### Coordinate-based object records
== Segment start ==

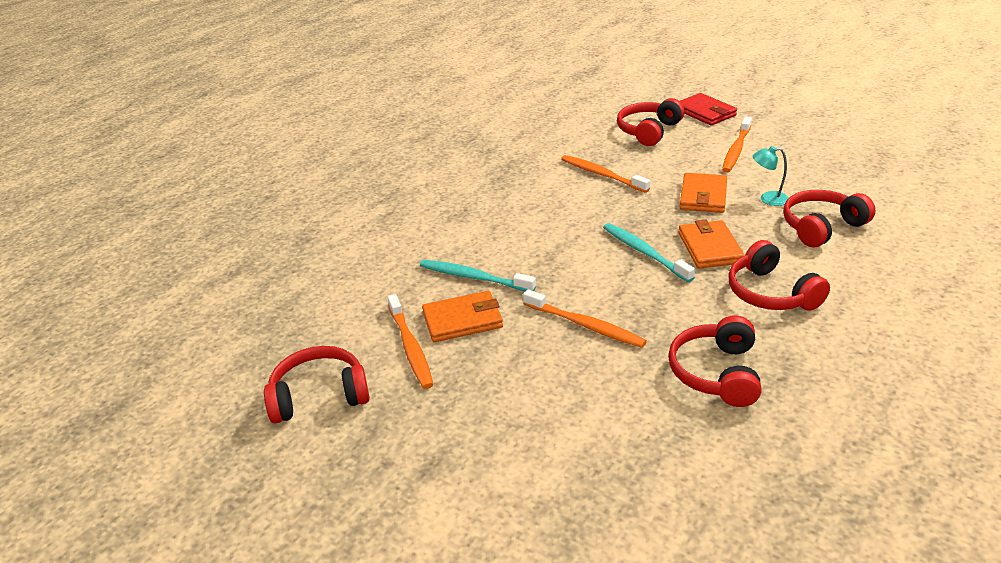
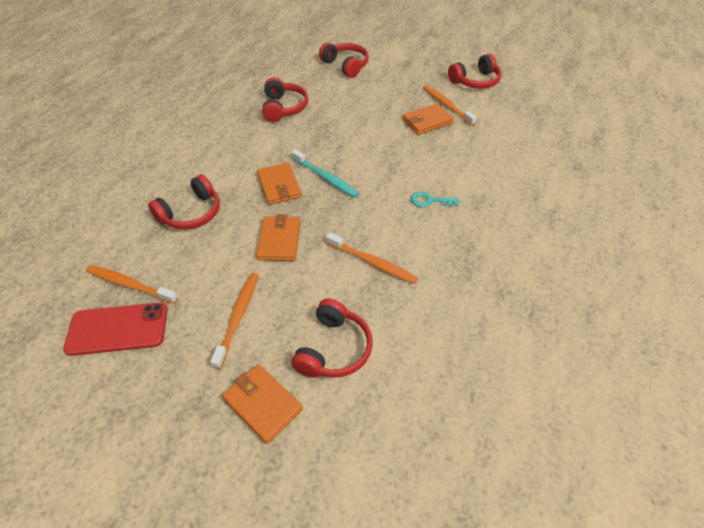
camera: 165 degrees right, 15 degrees up
(473, 277) = (435, 148): turquoise toothbrush -> none
(516, 218) = (430, 201): none -> turquoise key
(586, 325) = (355, 125): orange toothbrush -> orange toothbrush (129, 284)
(705, 112) = (263, 404): red wallet -> orange wallet
(768, 199) = (224, 242): turquoise lamp -> none
(771, 293) = (245, 154): red headphones -> red headphones (346, 65)
(849, 149) = (118, 329): none -> red phone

== Segment end ==

### The problem
Tell how many lines above include the word "none". Give the number alone.

### Reply
4